What needs to be done:
Count the lines in the items that contain the string "kern". Reply with that number alone.

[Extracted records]
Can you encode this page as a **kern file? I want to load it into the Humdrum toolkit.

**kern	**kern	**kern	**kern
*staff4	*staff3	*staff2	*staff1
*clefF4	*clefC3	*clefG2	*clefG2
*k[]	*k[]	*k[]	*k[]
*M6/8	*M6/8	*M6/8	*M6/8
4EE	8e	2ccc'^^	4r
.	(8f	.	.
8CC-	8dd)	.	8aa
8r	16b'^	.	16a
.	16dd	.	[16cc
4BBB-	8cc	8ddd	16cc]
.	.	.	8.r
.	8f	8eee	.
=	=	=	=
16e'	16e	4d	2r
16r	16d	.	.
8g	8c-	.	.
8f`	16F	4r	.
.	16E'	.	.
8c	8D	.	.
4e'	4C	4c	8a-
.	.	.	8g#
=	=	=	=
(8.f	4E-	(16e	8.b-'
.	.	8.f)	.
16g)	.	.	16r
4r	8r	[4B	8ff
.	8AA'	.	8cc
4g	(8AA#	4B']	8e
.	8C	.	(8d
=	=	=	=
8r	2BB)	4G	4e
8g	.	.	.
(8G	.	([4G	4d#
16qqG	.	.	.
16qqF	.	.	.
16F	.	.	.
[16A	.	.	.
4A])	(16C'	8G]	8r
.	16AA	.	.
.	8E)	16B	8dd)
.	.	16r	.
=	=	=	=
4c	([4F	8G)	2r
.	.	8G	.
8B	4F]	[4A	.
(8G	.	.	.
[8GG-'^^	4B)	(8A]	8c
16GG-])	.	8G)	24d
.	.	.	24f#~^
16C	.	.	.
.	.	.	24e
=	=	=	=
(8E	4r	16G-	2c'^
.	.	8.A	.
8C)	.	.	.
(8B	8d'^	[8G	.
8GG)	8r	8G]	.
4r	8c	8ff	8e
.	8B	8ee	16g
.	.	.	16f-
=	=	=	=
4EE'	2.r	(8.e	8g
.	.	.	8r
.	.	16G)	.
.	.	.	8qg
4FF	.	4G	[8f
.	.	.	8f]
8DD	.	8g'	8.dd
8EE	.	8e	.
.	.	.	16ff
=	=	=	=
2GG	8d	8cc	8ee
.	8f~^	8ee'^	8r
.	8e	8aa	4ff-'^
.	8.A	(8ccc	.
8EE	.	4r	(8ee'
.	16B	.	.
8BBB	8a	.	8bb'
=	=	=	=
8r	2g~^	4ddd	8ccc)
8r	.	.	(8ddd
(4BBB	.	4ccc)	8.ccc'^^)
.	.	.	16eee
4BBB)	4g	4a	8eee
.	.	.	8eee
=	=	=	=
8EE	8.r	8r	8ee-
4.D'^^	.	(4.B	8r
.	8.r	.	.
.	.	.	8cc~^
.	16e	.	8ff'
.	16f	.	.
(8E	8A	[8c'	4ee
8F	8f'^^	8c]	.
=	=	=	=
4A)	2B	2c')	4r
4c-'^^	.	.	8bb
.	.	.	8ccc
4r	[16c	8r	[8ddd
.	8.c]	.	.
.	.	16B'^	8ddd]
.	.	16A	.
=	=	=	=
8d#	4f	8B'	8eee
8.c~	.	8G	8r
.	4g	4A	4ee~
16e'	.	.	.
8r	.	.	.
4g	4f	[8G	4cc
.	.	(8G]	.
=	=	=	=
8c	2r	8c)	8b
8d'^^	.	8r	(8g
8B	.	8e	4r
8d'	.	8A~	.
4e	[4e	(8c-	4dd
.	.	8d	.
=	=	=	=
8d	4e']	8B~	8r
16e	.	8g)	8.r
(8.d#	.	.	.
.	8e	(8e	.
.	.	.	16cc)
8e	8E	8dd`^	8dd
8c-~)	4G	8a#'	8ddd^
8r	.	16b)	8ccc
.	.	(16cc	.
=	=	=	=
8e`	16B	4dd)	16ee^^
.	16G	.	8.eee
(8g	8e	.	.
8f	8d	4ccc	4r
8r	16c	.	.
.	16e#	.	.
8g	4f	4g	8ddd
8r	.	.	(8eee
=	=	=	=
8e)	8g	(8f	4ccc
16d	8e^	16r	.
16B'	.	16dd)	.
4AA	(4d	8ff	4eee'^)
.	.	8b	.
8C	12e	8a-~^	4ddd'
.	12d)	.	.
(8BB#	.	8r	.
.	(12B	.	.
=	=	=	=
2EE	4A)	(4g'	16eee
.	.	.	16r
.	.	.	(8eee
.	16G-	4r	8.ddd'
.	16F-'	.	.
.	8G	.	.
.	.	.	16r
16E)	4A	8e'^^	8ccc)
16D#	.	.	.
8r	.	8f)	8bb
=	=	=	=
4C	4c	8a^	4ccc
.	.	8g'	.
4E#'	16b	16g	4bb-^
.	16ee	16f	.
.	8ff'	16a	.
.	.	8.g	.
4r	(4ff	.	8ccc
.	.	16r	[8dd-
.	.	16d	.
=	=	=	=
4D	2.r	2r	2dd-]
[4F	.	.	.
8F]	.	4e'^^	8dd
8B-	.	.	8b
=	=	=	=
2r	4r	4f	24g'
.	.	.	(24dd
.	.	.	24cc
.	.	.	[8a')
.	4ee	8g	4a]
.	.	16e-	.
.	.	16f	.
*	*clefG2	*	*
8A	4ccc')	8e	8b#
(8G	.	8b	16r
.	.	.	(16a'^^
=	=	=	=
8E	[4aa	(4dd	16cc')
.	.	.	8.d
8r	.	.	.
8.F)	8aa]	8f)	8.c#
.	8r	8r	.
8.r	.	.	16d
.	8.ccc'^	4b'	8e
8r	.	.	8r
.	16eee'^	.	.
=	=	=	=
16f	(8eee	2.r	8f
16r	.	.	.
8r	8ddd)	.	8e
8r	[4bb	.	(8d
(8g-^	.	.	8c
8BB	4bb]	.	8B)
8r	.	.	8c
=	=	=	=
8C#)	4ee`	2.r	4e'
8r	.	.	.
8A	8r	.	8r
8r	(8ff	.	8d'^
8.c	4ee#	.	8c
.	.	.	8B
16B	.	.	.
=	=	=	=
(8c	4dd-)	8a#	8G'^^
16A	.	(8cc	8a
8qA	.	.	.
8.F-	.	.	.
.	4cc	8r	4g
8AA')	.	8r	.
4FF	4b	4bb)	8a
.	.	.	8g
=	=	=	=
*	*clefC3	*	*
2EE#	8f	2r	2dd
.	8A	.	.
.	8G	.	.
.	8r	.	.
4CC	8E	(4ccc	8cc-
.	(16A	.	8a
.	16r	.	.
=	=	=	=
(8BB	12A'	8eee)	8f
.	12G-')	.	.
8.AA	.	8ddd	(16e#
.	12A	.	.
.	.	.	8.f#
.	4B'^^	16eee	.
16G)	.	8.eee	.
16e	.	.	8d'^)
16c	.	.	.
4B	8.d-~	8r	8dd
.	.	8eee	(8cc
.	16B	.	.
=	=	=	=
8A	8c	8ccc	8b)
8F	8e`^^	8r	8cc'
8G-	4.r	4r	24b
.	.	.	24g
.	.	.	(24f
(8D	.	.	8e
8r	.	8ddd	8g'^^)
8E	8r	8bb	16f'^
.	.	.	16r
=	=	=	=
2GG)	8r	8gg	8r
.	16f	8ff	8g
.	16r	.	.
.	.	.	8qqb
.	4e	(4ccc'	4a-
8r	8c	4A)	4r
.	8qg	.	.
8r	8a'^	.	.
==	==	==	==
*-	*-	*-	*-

Result for this task:
2